Entries shown ->
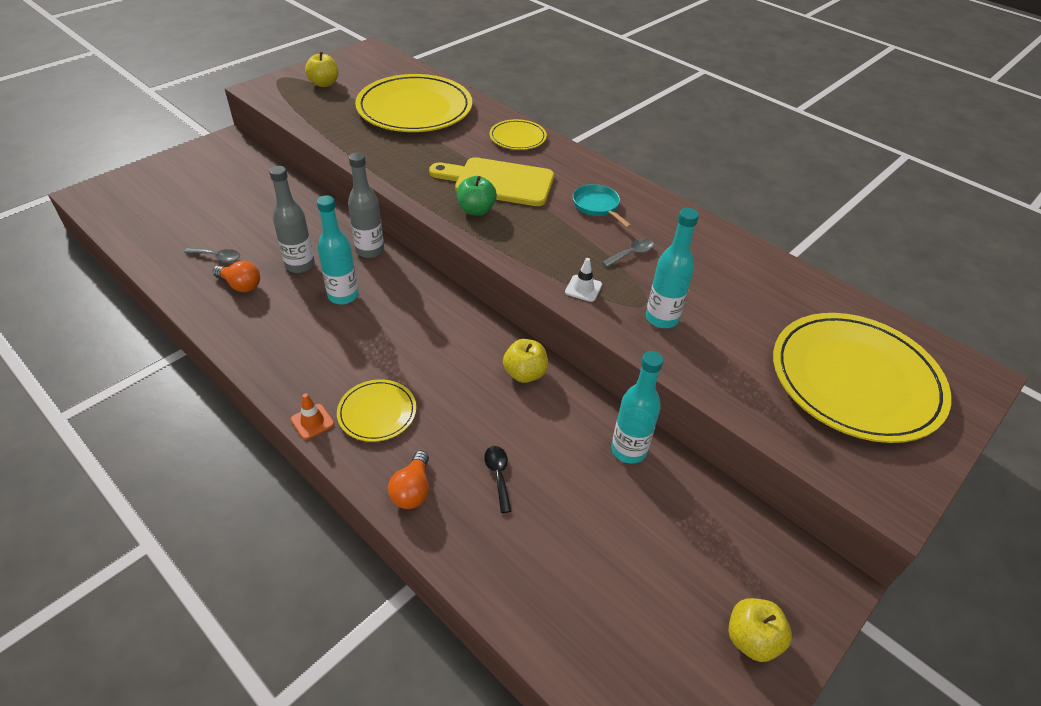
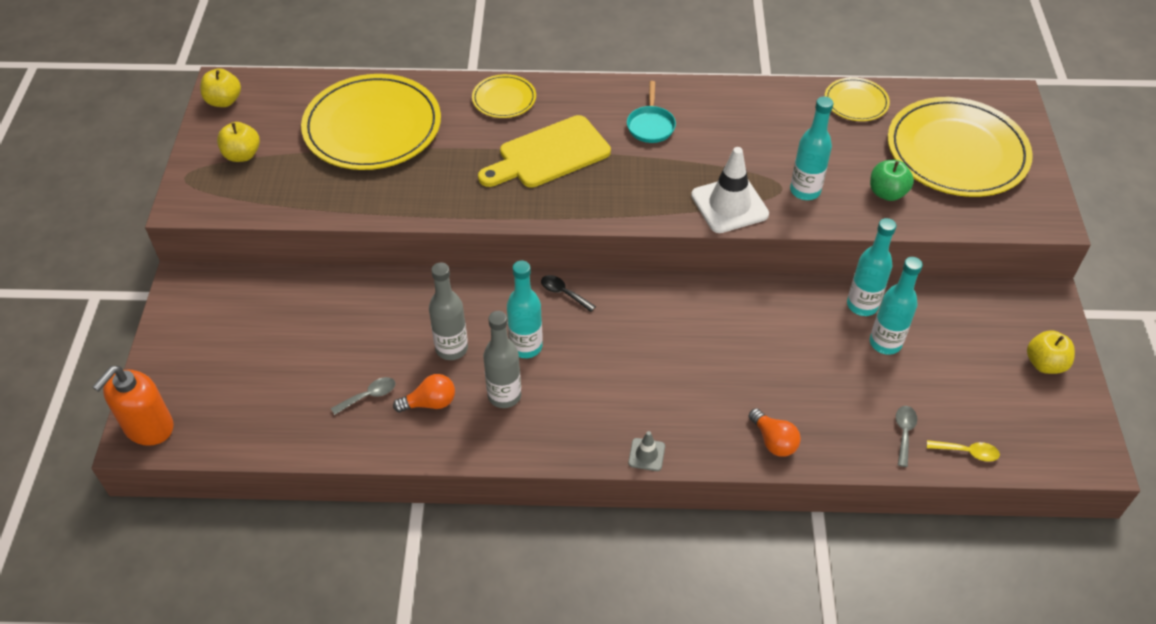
camera: 40 degrees left, 5 degrees up
(99, 194) = (148, 427): none -> orange soap dispenser
(312, 421) = (646, 454): orange traffic cone -> grey traffic cone
(370, 250) = (489, 293): grey bottle -> grey bottle (504, 395)
(377, 412) = (680, 411): yellow plate -> yellow plate (856, 102)
(476, 210) = (568, 193): green apple -> green apple (887, 193)
(498, 475) = (810, 387): black spoon -> black spoon (563, 293)
(525, 374) = (736, 303): yellow apple -> yellow apple (224, 101)
(564, 648) = (967, 452): none -> yellow spoon
(583, 288) = (729, 205): white traffic cone -> white traffic cone, size x2.08
(597, 206) = (650, 125): turquoise pan -> turquoise pan turned 105 degrees counterclockwise
(610, 494) = (885, 343): none -> turquoise bottle
(631, 253) = (724, 151): grey spoon -> grey spoon (904, 433)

What you should do -> Scan the data above and copy each line containing the word "traffic".

Answer to this exercise ->
(312, 421) = (646, 454): orange traffic cone -> grey traffic cone
(583, 288) = (729, 205): white traffic cone -> white traffic cone, size x2.08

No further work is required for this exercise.